- **What is being asked**
Could every line below be transcribed exactly, with the pictures dropped?

- **Given data**
---+---

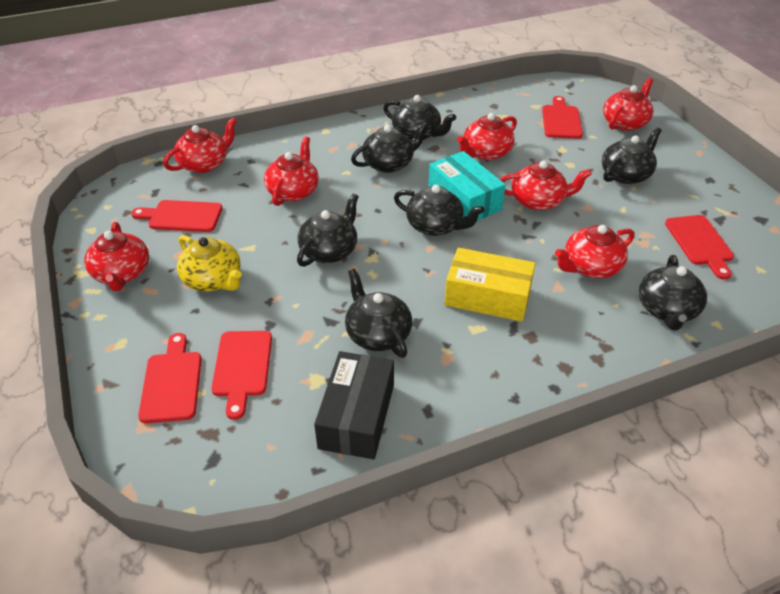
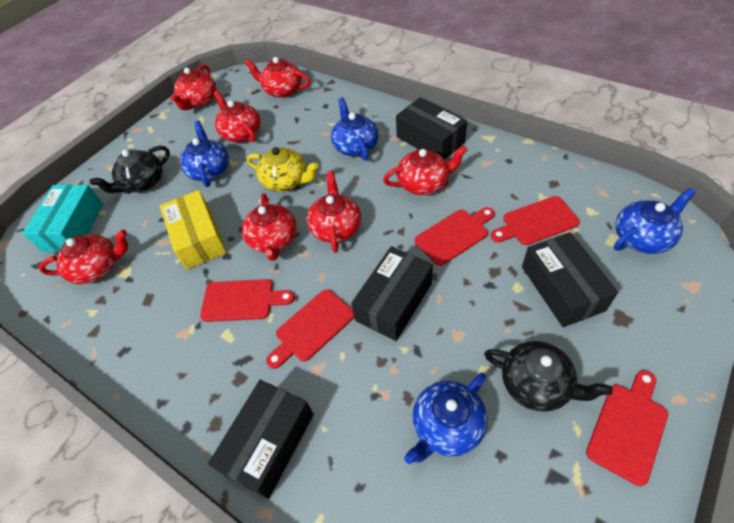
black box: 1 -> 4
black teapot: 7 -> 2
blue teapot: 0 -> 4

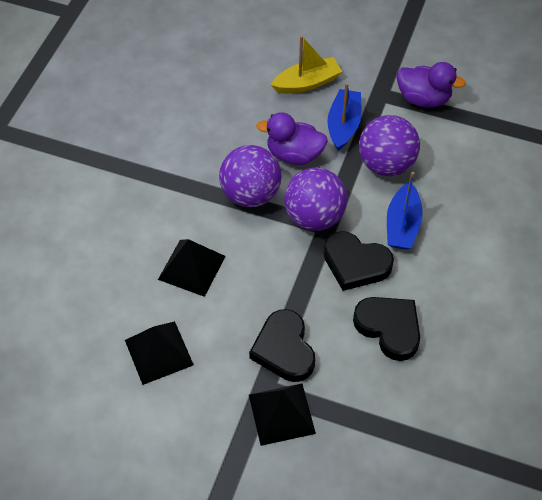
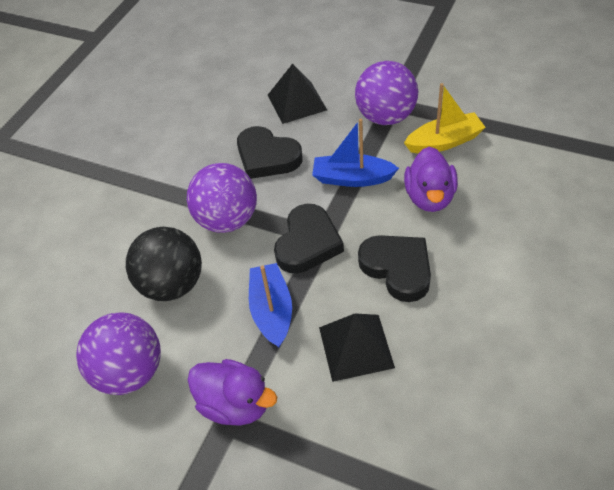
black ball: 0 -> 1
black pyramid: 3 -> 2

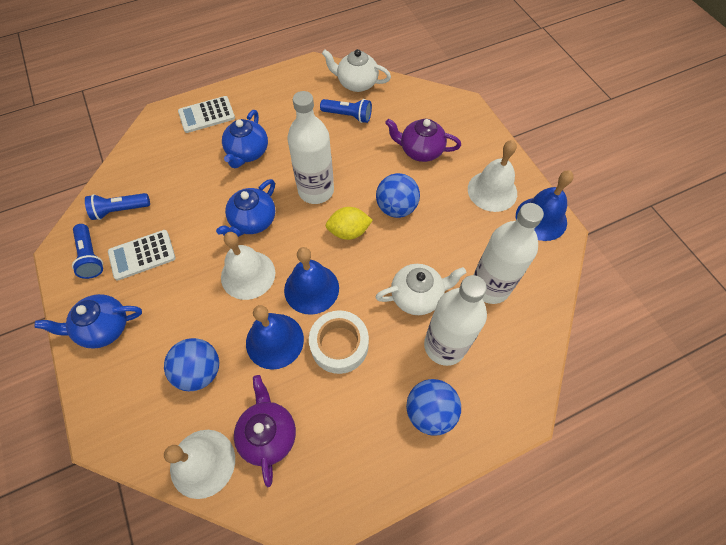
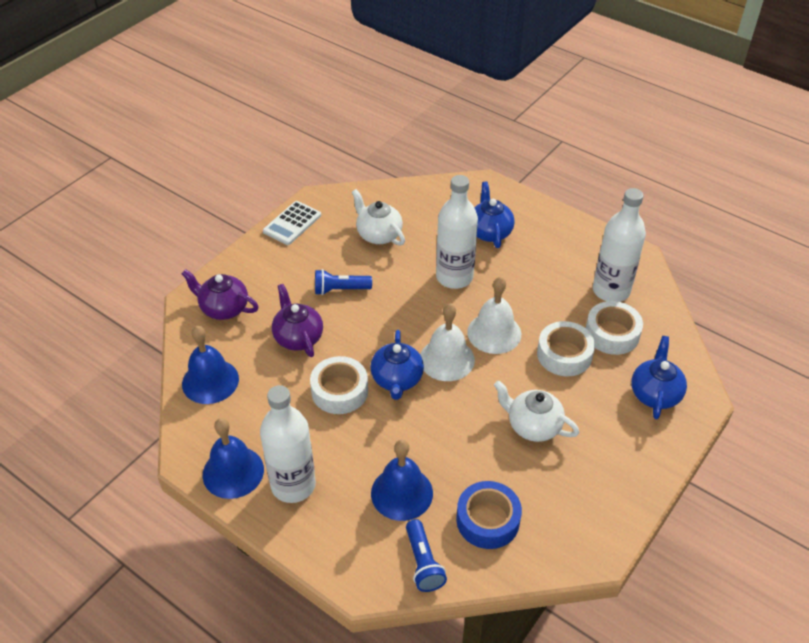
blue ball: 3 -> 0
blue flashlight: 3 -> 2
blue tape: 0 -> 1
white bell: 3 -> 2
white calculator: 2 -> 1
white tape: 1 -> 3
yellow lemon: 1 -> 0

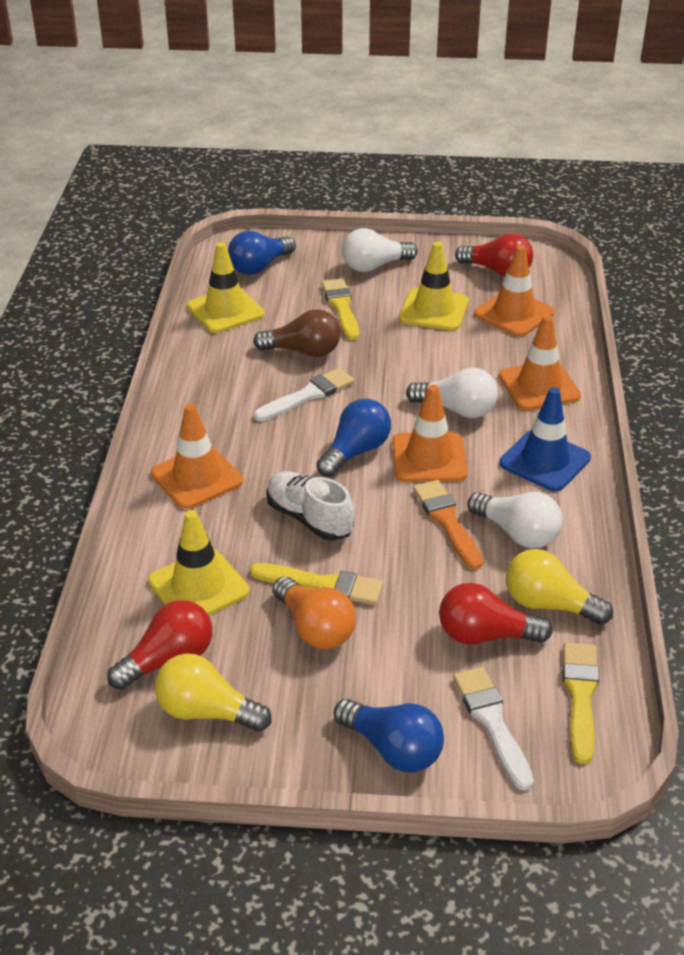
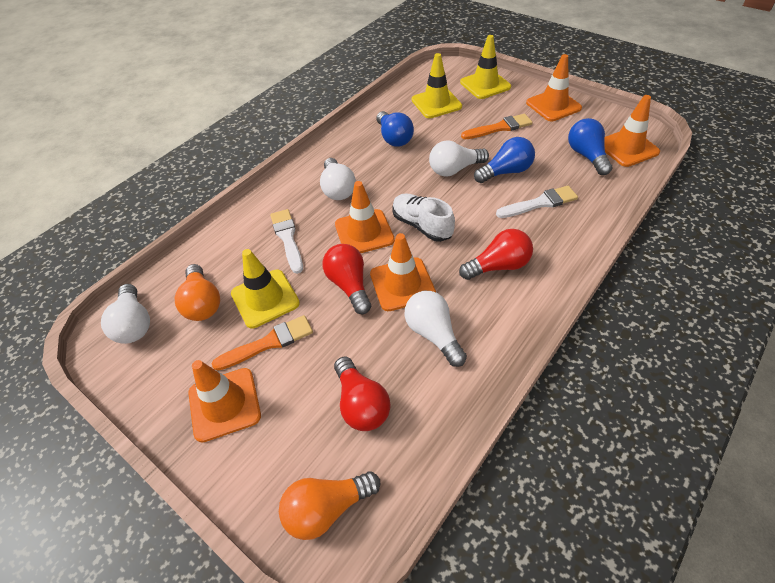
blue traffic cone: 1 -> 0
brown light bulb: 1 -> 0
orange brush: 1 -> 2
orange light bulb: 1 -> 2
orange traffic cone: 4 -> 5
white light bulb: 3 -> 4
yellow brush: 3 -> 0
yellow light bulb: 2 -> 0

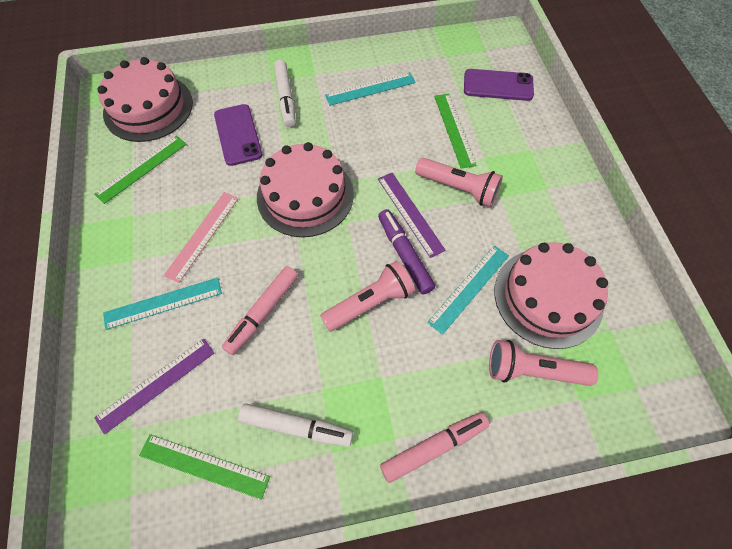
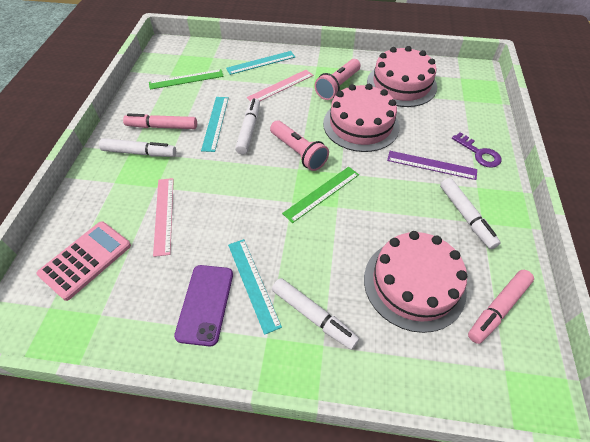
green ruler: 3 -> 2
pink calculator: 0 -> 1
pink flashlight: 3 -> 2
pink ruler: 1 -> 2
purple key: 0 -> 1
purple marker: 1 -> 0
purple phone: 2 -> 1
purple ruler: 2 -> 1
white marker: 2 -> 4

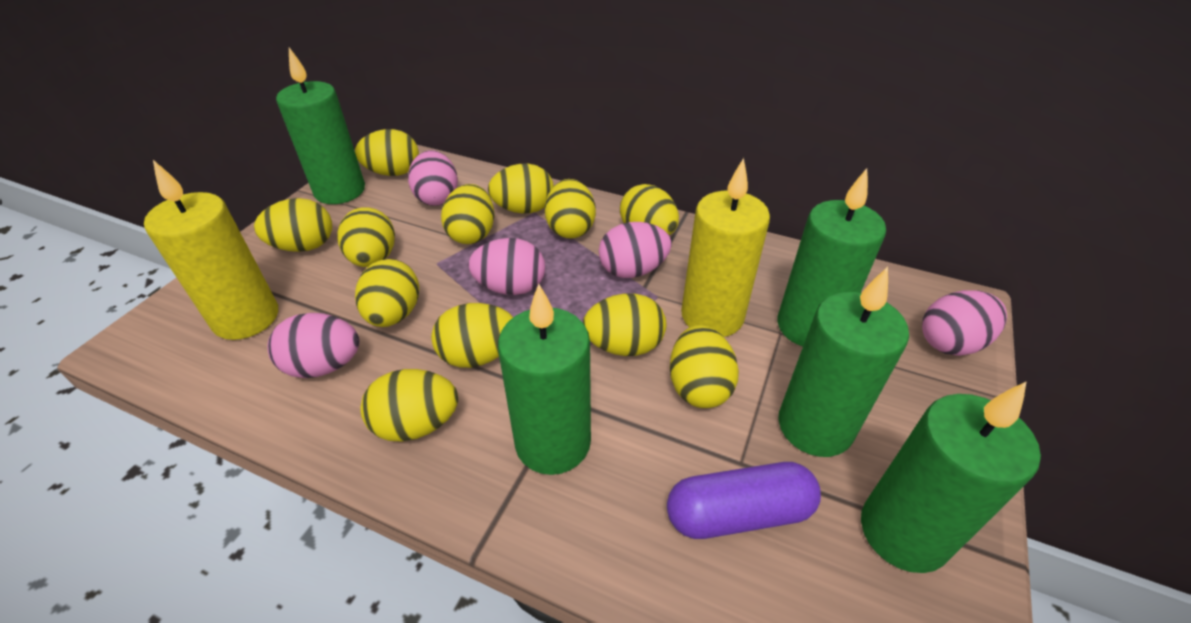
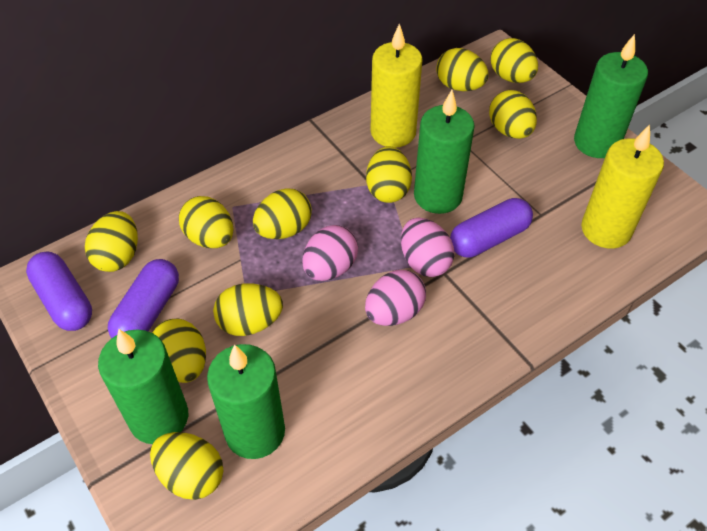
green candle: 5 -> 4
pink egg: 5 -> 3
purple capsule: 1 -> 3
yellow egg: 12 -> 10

---+---

- **Answer space**
black box: 1 -> 4
black teapot: 7 -> 2
blue teapot: 0 -> 4

black ball: 0 -> 1
black pyramid: 3 -> 2

blue ball: 3 -> 0
blue flashlight: 3 -> 2
blue tape: 0 -> 1
white bell: 3 -> 2
white calculator: 2 -> 1
white tape: 1 -> 3
yellow lemon: 1 -> 0

blue traffic cone: 1 -> 0
brown light bulb: 1 -> 0
orange brush: 1 -> 2
orange light bulb: 1 -> 2
orange traffic cone: 4 -> 5
white light bulb: 3 -> 4
yellow brush: 3 -> 0
yellow light bulb: 2 -> 0

green ruler: 3 -> 2
pink calculator: 0 -> 1
pink flashlight: 3 -> 2
pink ruler: 1 -> 2
purple key: 0 -> 1
purple marker: 1 -> 0
purple phone: 2 -> 1
purple ruler: 2 -> 1
white marker: 2 -> 4

green candle: 5 -> 4
pink egg: 5 -> 3
purple capsule: 1 -> 3
yellow egg: 12 -> 10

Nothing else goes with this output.